> _Object change descriptions_:
═══
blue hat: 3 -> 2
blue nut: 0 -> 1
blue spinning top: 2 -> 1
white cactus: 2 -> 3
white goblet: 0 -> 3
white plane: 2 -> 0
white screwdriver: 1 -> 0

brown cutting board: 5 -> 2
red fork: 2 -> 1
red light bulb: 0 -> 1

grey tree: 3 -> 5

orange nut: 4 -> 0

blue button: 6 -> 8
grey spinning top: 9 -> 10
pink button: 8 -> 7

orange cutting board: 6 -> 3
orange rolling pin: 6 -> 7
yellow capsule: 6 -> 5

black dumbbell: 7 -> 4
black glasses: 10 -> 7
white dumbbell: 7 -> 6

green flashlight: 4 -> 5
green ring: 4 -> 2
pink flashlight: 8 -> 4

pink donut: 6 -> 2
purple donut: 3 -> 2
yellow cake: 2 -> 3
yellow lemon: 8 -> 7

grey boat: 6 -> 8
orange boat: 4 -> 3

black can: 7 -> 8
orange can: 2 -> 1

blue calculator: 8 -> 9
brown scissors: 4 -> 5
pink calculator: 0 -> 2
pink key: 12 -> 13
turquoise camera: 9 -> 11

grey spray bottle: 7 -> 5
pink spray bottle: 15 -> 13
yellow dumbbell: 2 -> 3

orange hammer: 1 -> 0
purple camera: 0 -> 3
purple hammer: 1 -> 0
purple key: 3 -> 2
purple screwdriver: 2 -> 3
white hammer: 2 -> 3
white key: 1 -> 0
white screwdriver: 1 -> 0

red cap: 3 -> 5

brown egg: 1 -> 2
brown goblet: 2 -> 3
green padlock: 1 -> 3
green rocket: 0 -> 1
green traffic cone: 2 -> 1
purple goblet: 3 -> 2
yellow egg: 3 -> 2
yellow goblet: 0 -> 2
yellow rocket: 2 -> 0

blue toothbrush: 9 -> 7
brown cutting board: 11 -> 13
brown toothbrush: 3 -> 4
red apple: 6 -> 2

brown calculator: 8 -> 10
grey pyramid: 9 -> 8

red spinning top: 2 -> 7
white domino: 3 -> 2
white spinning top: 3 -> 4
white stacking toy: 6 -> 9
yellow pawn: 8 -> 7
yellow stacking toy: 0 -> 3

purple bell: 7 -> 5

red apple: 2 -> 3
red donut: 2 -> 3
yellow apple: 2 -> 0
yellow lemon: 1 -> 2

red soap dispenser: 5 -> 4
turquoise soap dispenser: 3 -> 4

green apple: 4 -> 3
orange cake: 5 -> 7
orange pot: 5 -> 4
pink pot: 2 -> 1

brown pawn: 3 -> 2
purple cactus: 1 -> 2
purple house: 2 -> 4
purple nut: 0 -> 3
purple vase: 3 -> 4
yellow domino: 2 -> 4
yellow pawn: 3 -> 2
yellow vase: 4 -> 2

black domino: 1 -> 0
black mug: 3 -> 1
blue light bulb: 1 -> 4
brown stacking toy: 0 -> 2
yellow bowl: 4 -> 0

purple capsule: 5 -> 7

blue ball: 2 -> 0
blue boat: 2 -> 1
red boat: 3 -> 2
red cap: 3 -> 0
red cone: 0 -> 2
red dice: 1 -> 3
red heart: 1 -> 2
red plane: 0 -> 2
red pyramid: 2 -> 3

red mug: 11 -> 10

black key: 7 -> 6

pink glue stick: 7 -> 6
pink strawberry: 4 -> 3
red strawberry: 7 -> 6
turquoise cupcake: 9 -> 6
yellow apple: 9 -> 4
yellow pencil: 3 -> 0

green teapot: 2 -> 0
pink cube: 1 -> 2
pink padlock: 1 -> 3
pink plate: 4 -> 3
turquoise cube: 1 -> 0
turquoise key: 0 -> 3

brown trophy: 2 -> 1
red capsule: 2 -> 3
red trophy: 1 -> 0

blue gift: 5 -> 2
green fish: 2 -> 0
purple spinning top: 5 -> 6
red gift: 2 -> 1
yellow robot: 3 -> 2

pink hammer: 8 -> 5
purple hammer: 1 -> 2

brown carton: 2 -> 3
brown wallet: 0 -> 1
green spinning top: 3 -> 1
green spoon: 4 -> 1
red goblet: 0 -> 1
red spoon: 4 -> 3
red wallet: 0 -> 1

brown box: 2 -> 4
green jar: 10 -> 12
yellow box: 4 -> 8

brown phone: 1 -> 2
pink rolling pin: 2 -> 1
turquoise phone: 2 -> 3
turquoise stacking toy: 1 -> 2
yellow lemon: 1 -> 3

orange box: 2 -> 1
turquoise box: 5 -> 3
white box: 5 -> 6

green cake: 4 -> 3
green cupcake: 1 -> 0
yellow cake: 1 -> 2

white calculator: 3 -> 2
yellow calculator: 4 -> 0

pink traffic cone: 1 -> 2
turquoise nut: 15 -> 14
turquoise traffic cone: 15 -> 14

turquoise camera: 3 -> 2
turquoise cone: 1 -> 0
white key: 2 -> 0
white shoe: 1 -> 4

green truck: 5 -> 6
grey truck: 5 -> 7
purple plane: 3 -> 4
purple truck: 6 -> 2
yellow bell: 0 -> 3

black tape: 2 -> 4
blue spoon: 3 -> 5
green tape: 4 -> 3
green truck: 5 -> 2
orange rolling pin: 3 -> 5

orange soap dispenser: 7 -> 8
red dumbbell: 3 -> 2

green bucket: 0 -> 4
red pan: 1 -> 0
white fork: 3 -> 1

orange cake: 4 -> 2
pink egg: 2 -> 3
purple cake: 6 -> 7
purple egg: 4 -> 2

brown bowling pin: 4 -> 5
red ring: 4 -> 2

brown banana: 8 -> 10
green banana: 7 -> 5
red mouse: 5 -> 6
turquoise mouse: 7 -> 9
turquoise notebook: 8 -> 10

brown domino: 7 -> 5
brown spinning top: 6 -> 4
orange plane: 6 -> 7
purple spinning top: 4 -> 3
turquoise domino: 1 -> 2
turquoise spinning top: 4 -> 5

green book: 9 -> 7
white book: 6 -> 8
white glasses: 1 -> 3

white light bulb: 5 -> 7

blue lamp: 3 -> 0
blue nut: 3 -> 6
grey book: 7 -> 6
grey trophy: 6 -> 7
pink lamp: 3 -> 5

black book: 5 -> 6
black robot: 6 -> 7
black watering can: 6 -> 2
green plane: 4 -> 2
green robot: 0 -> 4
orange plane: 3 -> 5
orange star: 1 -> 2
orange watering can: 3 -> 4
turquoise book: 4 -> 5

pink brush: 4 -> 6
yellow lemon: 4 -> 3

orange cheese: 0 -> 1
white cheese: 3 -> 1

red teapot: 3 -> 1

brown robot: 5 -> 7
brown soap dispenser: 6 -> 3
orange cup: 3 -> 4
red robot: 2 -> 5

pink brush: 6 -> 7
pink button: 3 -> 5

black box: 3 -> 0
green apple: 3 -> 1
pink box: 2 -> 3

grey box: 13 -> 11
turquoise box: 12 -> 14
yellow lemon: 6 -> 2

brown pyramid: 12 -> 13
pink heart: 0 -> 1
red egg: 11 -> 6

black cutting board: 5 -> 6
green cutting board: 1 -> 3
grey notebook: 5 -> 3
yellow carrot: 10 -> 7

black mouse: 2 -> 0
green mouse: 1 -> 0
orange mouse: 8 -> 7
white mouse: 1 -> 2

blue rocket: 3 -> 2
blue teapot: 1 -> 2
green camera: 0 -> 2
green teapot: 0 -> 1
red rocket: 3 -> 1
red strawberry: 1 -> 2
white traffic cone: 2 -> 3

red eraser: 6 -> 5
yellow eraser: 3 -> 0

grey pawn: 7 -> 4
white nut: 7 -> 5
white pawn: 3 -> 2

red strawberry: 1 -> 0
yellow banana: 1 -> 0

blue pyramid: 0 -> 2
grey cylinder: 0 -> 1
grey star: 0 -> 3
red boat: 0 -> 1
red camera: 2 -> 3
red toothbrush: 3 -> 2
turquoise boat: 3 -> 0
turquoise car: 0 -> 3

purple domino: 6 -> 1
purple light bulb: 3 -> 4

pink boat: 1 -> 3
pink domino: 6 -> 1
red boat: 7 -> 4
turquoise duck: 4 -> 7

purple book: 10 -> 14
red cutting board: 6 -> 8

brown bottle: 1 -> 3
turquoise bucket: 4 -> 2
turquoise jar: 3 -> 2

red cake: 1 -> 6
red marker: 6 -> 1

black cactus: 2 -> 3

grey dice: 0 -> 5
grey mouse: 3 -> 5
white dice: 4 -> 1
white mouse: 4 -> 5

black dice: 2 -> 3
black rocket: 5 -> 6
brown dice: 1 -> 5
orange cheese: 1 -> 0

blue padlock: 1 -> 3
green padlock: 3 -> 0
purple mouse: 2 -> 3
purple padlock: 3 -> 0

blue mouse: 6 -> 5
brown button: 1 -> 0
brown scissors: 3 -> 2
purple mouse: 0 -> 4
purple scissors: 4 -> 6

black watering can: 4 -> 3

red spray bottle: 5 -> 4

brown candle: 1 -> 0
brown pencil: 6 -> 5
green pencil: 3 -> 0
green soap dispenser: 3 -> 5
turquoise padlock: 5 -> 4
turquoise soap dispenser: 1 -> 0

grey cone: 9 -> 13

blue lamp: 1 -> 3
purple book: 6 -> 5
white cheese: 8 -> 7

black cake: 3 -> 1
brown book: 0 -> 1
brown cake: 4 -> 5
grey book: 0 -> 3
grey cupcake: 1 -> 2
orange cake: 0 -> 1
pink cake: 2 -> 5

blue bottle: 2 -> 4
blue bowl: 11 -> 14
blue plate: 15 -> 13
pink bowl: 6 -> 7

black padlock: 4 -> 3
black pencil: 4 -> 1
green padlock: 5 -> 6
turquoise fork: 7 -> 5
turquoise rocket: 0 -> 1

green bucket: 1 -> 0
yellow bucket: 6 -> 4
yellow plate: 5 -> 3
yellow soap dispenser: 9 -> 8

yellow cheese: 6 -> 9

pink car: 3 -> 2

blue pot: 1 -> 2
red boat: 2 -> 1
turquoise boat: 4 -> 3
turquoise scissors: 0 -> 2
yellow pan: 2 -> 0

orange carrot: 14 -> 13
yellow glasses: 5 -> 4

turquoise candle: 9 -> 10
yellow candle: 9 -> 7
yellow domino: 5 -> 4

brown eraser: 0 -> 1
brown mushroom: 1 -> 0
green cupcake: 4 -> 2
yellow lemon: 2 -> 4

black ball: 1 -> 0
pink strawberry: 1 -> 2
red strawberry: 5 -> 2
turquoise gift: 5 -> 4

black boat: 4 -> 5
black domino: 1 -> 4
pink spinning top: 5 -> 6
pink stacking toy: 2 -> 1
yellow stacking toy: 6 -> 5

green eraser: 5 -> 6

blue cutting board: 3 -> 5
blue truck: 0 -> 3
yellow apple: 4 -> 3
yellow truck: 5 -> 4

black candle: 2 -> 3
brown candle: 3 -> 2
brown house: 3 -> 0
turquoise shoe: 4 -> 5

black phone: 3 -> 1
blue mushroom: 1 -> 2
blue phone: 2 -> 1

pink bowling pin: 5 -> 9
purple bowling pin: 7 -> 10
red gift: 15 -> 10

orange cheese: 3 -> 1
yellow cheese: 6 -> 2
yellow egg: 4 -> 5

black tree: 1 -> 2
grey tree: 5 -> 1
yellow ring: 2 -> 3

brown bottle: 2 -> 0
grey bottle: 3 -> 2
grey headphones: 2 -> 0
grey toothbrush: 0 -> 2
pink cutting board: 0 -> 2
═══
> _What is expected_:
Which lines in the records above contain the string "dice"? Copy each one.

> _Answer to the problem_:
red dice: 1 -> 3
grey dice: 0 -> 5
white dice: 4 -> 1
black dice: 2 -> 3
brown dice: 1 -> 5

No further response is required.